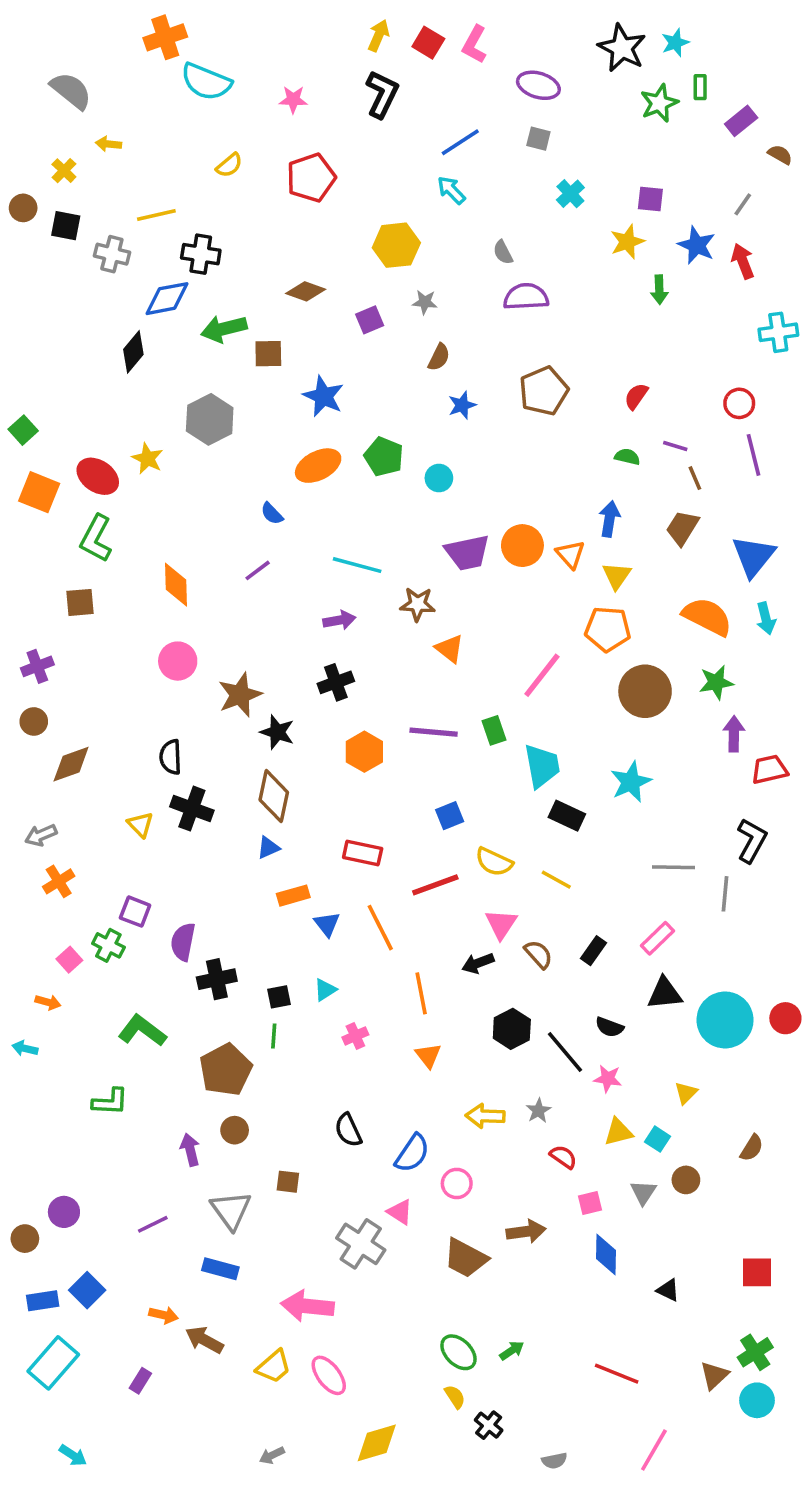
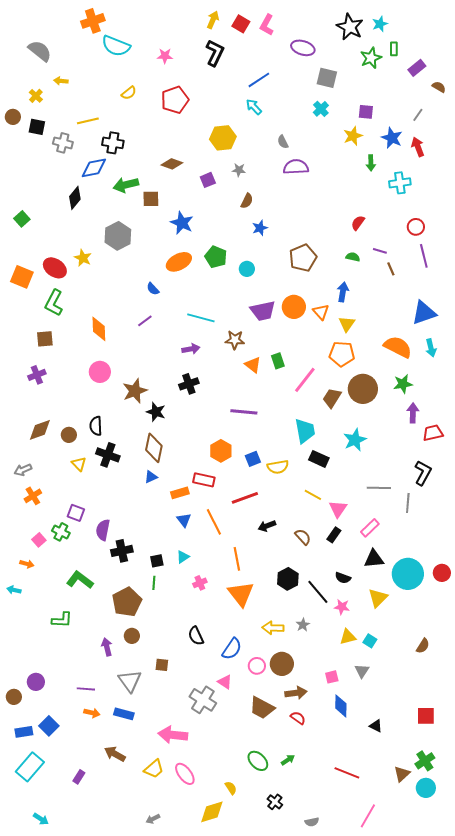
gray square: (538, 139) -> (327, 78), moved, size x1.5
cyan cross: (778, 332) -> (400, 183), moved
brown pentagon: (544, 391) -> (303, 258), moved
green square: (23, 430) -> (22, 219), moved
brown trapezoid: (682, 528) -> (332, 398), moved
blue triangle: (753, 556) -> (424, 313), turned 32
purple cross: (37, 666) -> (37, 375), moved
brown circle: (34, 721) -> (69, 435), moved
green rectangle: (494, 730) -> (278, 361), moved
orange hexagon: (364, 752) -> (221, 451), moved
yellow semicircle: (494, 862) -> (278, 467), moved, turned -35
orange rectangle: (293, 896) -> (180, 493), moved
pink triangle: (501, 924) -> (338, 509), moved
black arrow: (478, 963) -> (267, 526), moved
orange triangle: (428, 1056) -> (241, 594), size x1.8
yellow triangle: (686, 1093) -> (378, 598), moved, size x1.5
red semicircle: (563, 1157) -> (298, 718), moved
brown circle: (686, 1180) -> (282, 664), moved, size x1.5
purple line: (153, 1224) -> (86, 689), turned 30
orange arrow: (163, 1315) -> (92, 713), moved
yellow semicircle: (455, 1397) -> (231, 788), moved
-*-*-
§ **To do**
Retype nothing except the lines from the line holding "green rectangle: (494, 730)" through the last line of the entries, both included.

§ **Response area**
green rectangle: (494, 730) -> (278, 361), moved
orange hexagon: (364, 752) -> (221, 451), moved
yellow semicircle: (494, 862) -> (278, 467), moved, turned -35
orange rectangle: (293, 896) -> (180, 493), moved
pink triangle: (501, 924) -> (338, 509), moved
black arrow: (478, 963) -> (267, 526), moved
orange triangle: (428, 1056) -> (241, 594), size x1.8
yellow triangle: (686, 1093) -> (378, 598), moved, size x1.5
red semicircle: (563, 1157) -> (298, 718), moved
brown circle: (686, 1180) -> (282, 664), moved, size x1.5
purple line: (153, 1224) -> (86, 689), turned 30
orange arrow: (163, 1315) -> (92, 713), moved
yellow semicircle: (455, 1397) -> (231, 788), moved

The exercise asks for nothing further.